PROBLEM: Each line of the listing must be set down exactly as it stands.

PROVIDED ENTRIES:
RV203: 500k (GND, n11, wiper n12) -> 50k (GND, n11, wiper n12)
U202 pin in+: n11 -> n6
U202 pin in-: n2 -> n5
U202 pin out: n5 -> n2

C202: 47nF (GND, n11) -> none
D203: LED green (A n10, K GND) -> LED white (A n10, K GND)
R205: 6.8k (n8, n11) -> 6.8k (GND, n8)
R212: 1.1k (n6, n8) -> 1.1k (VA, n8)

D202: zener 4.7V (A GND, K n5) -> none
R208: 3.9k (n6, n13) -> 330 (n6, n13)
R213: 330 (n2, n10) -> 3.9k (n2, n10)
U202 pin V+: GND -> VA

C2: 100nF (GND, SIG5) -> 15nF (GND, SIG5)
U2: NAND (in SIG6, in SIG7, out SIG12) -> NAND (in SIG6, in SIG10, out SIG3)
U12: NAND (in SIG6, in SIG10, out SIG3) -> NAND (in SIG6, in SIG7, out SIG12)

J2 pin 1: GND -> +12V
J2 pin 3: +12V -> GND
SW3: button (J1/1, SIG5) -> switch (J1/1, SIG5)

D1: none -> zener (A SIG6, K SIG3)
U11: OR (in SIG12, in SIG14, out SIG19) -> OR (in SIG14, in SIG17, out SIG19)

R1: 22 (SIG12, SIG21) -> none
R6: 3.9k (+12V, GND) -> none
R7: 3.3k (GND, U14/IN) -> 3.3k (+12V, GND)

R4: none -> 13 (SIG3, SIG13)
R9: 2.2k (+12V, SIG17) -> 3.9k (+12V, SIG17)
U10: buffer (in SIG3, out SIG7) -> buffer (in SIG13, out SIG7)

TASK OUTPUT:
RV203: 500k (GND, n11, wiper n12) -> 50k (GND, n11, wiper n12)
U202 pin in+: n11 -> n6
U202 pin in-: n2 -> n5
U202 pin out: n5 -> n2

C202: 47nF (GND, n11) -> none
D203: LED green (A n10, K GND) -> LED white (A n10, K GND)
R205: 6.8k (n8, n11) -> 6.8k (GND, n8)
R212: 1.1k (n6, n8) -> 1.1k (VA, n8)

D202: zener 4.7V (A GND, K n5) -> none
R208: 3.9k (n6, n13) -> 330 (n6, n13)
R213: 330 (n2, n10) -> 3.9k (n2, n10)
U202 pin V+: GND -> VA

C2: 100nF (GND, SIG5) -> 15nF (GND, SIG5)
U2: NAND (in SIG6, in SIG7, out SIG12) -> NAND (in SIG6, in SIG10, out SIG3)
U12: NAND (in SIG6, in SIG10, out SIG3) -> NAND (in SIG6, in SIG7, out SIG12)

J2 pin 1: GND -> +12V
J2 pin 3: +12V -> GND
SW3: button (J1/1, SIG5) -> switch (J1/1, SIG5)

D1: none -> zener (A SIG6, K SIG3)
U11: OR (in SIG12, in SIG14, out SIG19) -> OR (in SIG14, in SIG17, out SIG19)

R1: 22 (SIG12, SIG21) -> none
R6: 3.9k (+12V, GND) -> none
R7: 3.3k (GND, U14/IN) -> 3.3k (+12V, GND)

R4: none -> 13 (SIG3, SIG13)
R9: 2.2k (+12V, SIG17) -> 3.9k (+12V, SIG17)
U10: buffer (in SIG3, out SIG7) -> buffer (in SIG13, out SIG7)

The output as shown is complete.